** Opening Data block **
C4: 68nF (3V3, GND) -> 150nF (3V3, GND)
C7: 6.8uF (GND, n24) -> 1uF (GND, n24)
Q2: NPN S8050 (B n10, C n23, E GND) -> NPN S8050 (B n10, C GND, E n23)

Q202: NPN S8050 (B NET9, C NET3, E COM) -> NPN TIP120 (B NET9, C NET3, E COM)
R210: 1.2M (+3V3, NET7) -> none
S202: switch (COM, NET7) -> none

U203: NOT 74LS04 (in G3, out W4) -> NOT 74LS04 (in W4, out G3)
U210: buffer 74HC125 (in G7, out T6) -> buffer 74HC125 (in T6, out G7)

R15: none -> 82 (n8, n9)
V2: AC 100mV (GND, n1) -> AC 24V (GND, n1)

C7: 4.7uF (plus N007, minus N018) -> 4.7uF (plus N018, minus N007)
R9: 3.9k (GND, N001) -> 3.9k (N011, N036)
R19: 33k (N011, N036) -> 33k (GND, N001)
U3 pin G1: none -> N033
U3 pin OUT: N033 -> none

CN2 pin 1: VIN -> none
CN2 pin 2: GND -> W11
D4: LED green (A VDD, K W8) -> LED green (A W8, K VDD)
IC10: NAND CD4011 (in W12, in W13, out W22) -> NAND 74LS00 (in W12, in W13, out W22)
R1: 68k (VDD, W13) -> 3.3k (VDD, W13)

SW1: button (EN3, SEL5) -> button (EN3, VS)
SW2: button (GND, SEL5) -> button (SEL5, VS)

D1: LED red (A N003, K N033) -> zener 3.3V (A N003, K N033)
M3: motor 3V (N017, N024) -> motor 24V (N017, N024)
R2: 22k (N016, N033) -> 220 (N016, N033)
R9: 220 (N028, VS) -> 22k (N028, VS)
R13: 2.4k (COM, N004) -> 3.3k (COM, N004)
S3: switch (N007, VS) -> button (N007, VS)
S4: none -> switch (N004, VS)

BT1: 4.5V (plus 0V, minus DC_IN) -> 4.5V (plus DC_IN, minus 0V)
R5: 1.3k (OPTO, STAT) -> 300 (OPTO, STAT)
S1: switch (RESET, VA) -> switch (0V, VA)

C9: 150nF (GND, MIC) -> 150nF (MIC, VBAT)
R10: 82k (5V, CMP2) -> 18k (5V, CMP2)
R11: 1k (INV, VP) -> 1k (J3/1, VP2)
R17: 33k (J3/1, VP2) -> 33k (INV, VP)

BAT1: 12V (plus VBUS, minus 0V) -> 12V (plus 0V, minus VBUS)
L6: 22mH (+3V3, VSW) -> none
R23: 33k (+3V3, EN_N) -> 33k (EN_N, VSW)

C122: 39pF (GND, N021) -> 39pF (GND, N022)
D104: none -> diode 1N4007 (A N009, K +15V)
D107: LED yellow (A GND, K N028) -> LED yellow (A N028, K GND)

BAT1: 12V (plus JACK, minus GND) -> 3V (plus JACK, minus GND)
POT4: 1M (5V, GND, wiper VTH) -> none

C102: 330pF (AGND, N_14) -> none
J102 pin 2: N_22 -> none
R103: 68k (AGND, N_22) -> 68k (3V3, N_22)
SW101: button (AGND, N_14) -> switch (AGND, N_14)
** Closing Data block **
- **What you will do**: From the entries above, select each line containing the string "switch".

- **Result of the exercise**:
S202: switch (COM, NET7) -> none
S3: switch (N007, VS) -> button (N007, VS)
S4: none -> switch (N004, VS)
S1: switch (RESET, VA) -> switch (0V, VA)
SW101: button (AGND, N_14) -> switch (AGND, N_14)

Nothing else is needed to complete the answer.